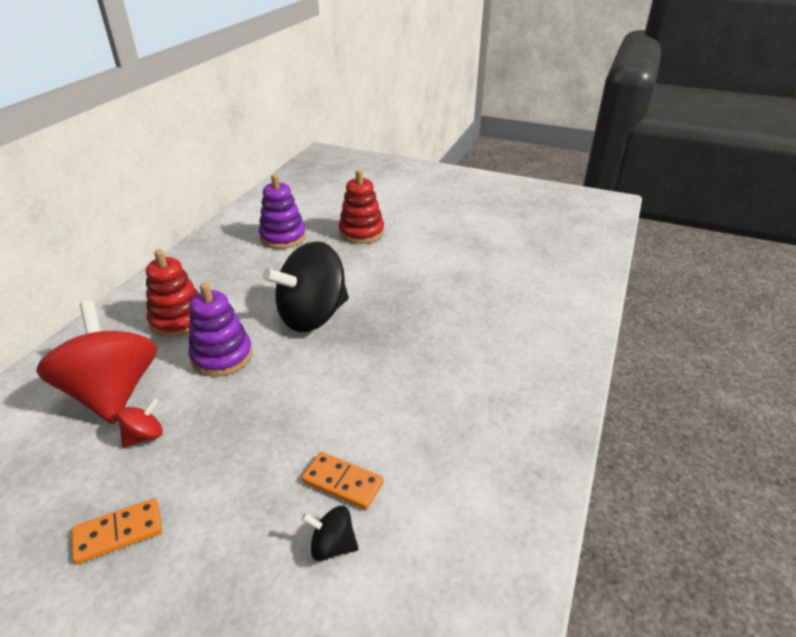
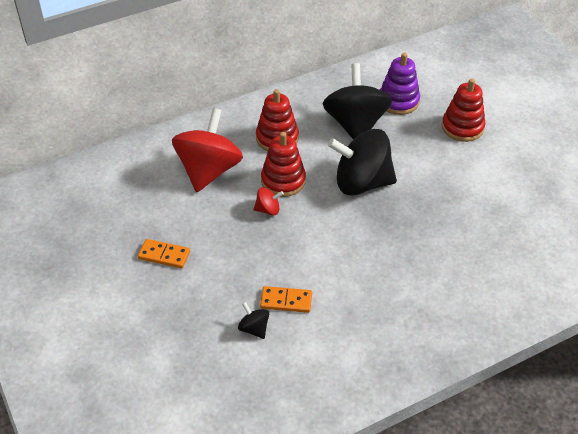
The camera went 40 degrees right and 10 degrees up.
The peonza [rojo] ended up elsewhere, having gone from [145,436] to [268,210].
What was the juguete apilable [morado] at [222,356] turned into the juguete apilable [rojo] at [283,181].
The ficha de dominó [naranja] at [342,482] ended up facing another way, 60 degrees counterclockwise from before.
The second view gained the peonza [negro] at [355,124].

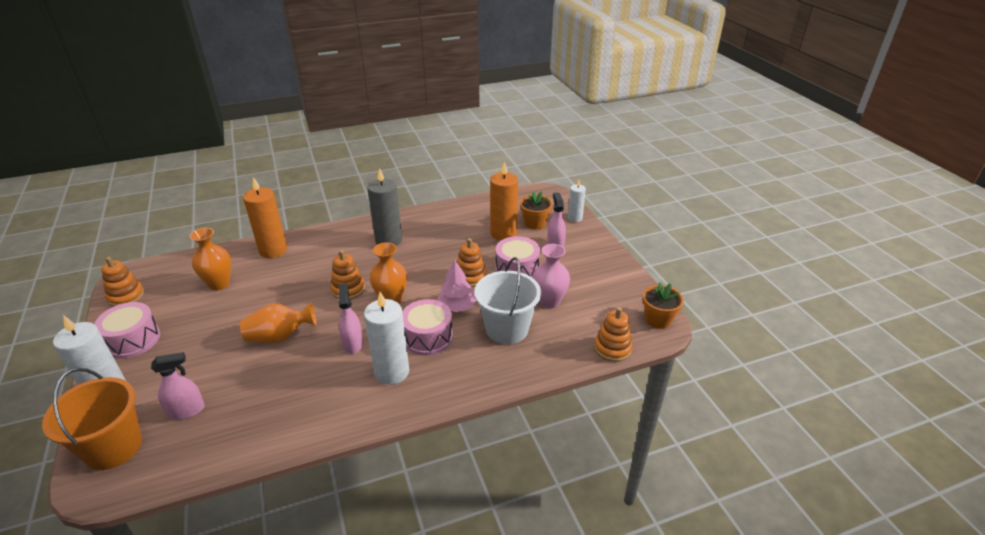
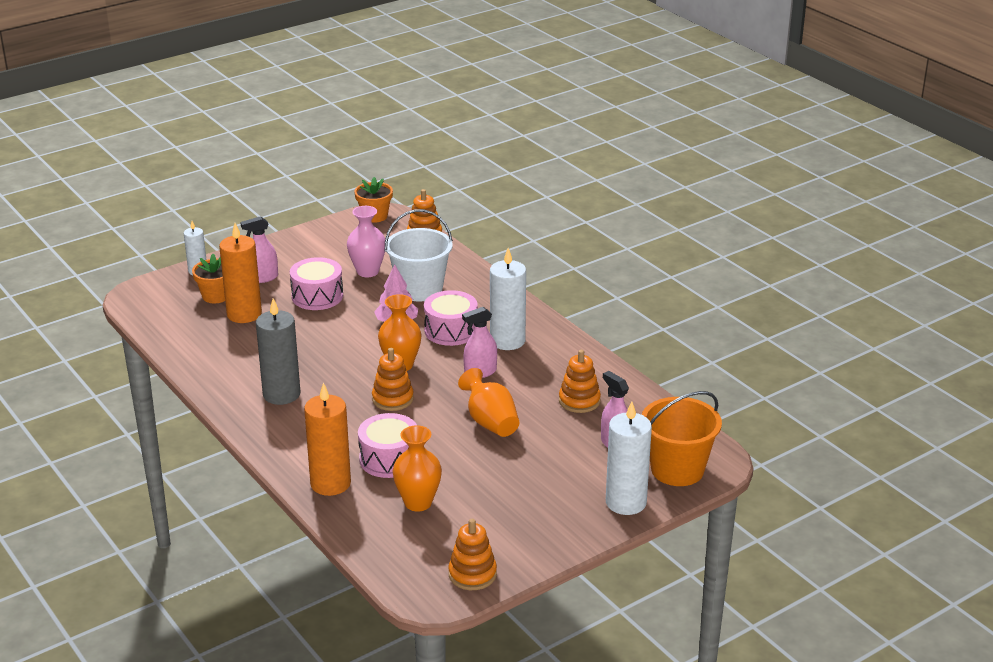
The camera went 105 degrees left and 5 degrees down.
The tambor [rosa] ended up elsewhere, having gone from [133,340] to [389,459].
The juguete apilable [naranja] ended up elsewhere, having gone from [470,277] to [579,401].

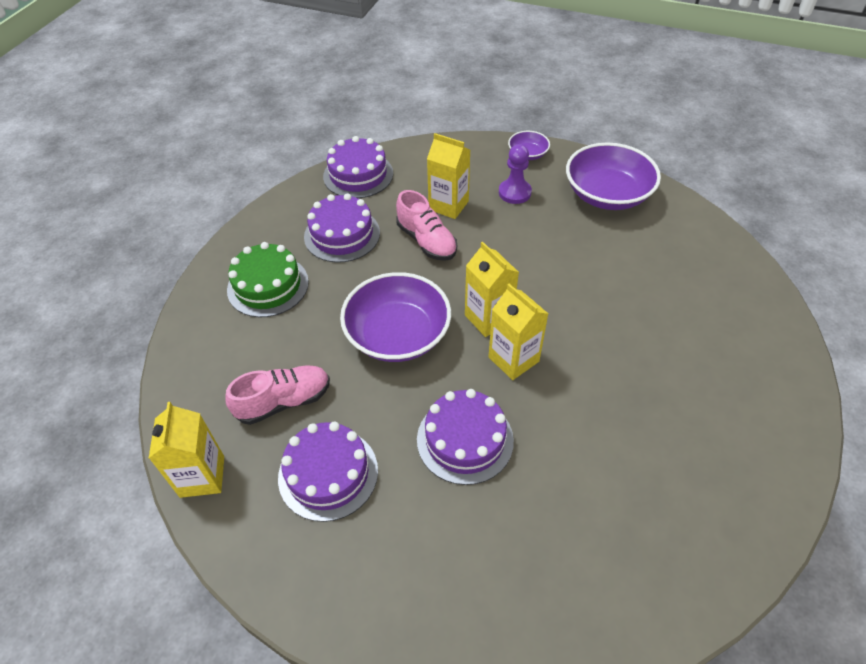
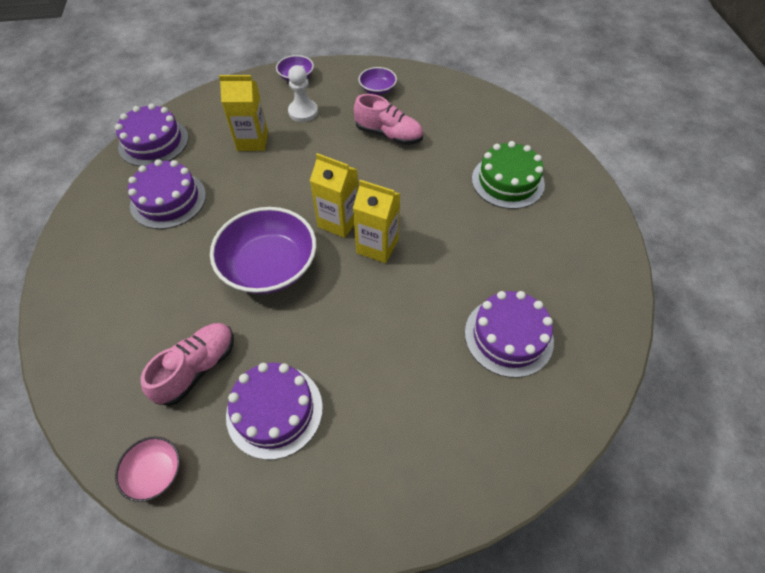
The camera went 30 degrees left and 5 degrees up.
Where the cartón de leche [amarillo] stood at [202,476], the cuenco [rosa] came to stand at [155,472].
The tarta [verde] ended up elsewhere, having gone from [268,286] to [507,181].
The zapato [rosa] ended up elsewhere, having gone from [426,241] to [388,135].
The tarta [morado] ended up elsewhere, having gone from [465,440] to [508,336].
What was the peón [morado] at [514,192] turned into the peón [blanco] at [303,112].
The size of the cuenco [morado] at [607,194] changed by a factor of 0.49.

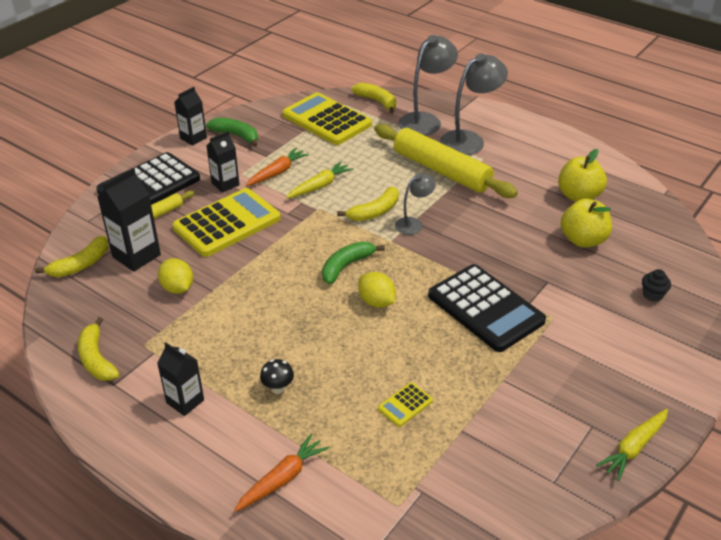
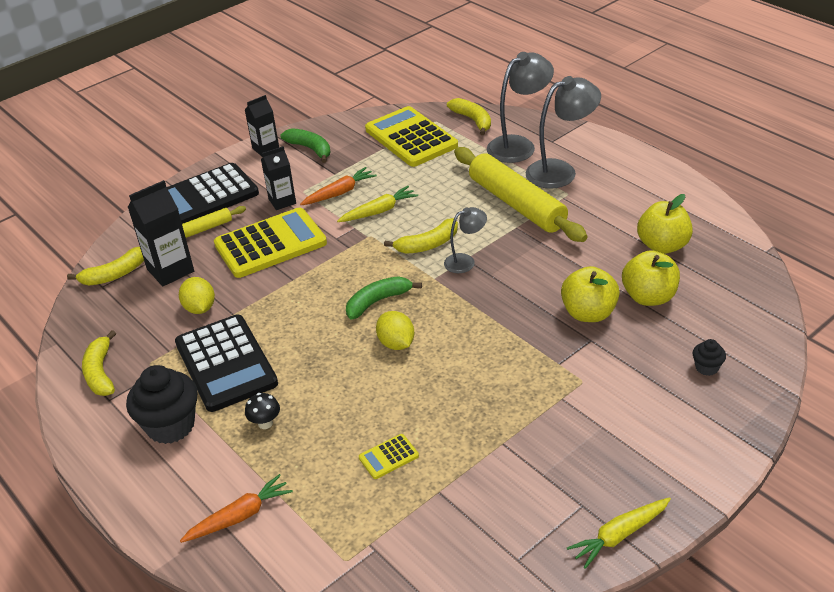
The camera went 15 degrees right and 0 degrees up.
Where the cartón de leche [negro] stood at [185,401], the magdalena [negro] came to stand at [171,425].
The calculadora [negro] ended up elsewhere, having gone from [485,308] to [226,363].
The second view gained the manzana [amarillo] at [588,313].

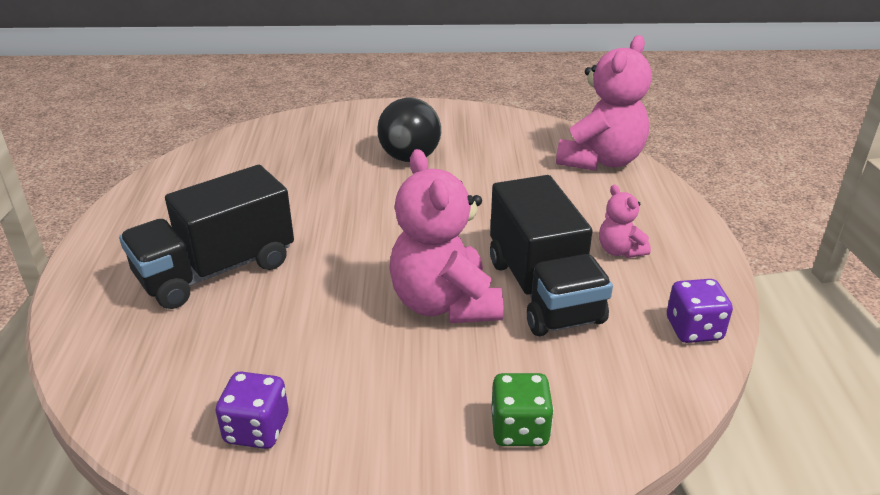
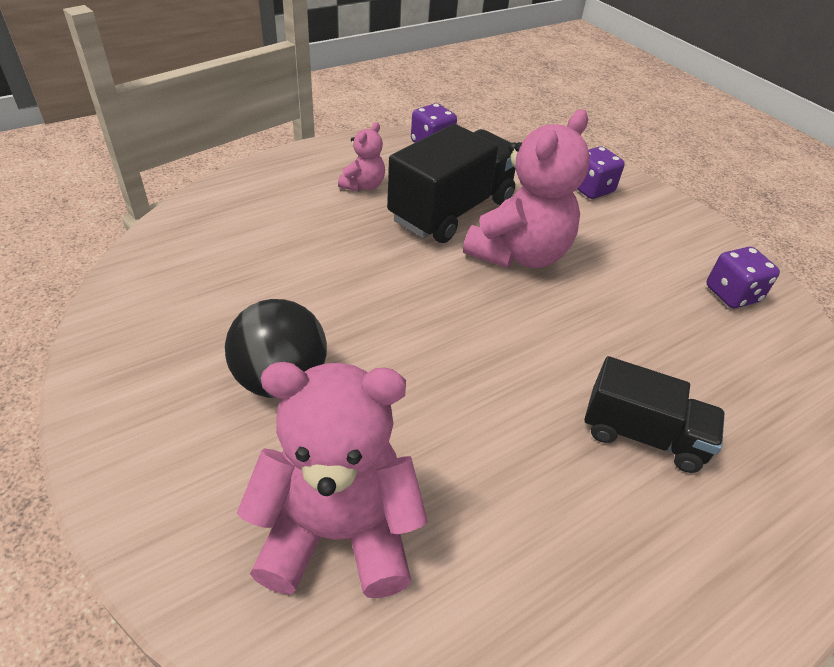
The camera went 125 degrees left and 10 degrees up.
The size of the camión [negro] at [216,270] changed by a factor of 0.64.
What was the dado [verde] at [519,429] turned into the dado [morado] at [591,189].
The osito [rosa] ended up elsewhere, having gone from [601,160] to [338,532].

▶ Work order
Please print the lines above word for word, starting at the one with "The juguete apilable [naranja]" and ending at the one with "The second view gained the manzana", both included, and without any picture.

▶ Solution
The juguete apilable [naranja] ended up elsewhere, having gone from [470,277] to [579,401].

The camera went 30 degrees left and 5 degrees up.
Where the cartón de leche [amarillo] stood at [202,476], the cuenco [rosa] came to stand at [155,472].
The tarta [verde] ended up elsewhere, having gone from [268,286] to [507,181].
The zapato [rosa] ended up elsewhere, having gone from [426,241] to [388,135].
The tarta [morado] ended up elsewhere, having gone from [465,440] to [508,336].
What was the peón [morado] at [514,192] turned into the peón [blanco] at [303,112].
The size of the cuenco [morado] at [607,194] changed by a factor of 0.49.

The camera went 15 degrees right and 0 degrees up.
Where the cartón de leche [negro] stood at [185,401], the magdalena [negro] came to stand at [171,425].
The calculadora [negro] ended up elsewhere, having gone from [485,308] to [226,363].
The second view gained the manzana [amarillo] at [588,313].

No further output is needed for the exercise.